— Supplied material —
-- Opening Marker --

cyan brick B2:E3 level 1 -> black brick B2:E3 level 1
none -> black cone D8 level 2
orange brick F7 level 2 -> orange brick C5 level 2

-- Closing Marker --

— Task —
The lines from the one containing "none -> black cone D8 level 2" to the final line of the listing above must be set down exactly, both included.

— Exercise result —
none -> black cone D8 level 2
orange brick F7 level 2 -> orange brick C5 level 2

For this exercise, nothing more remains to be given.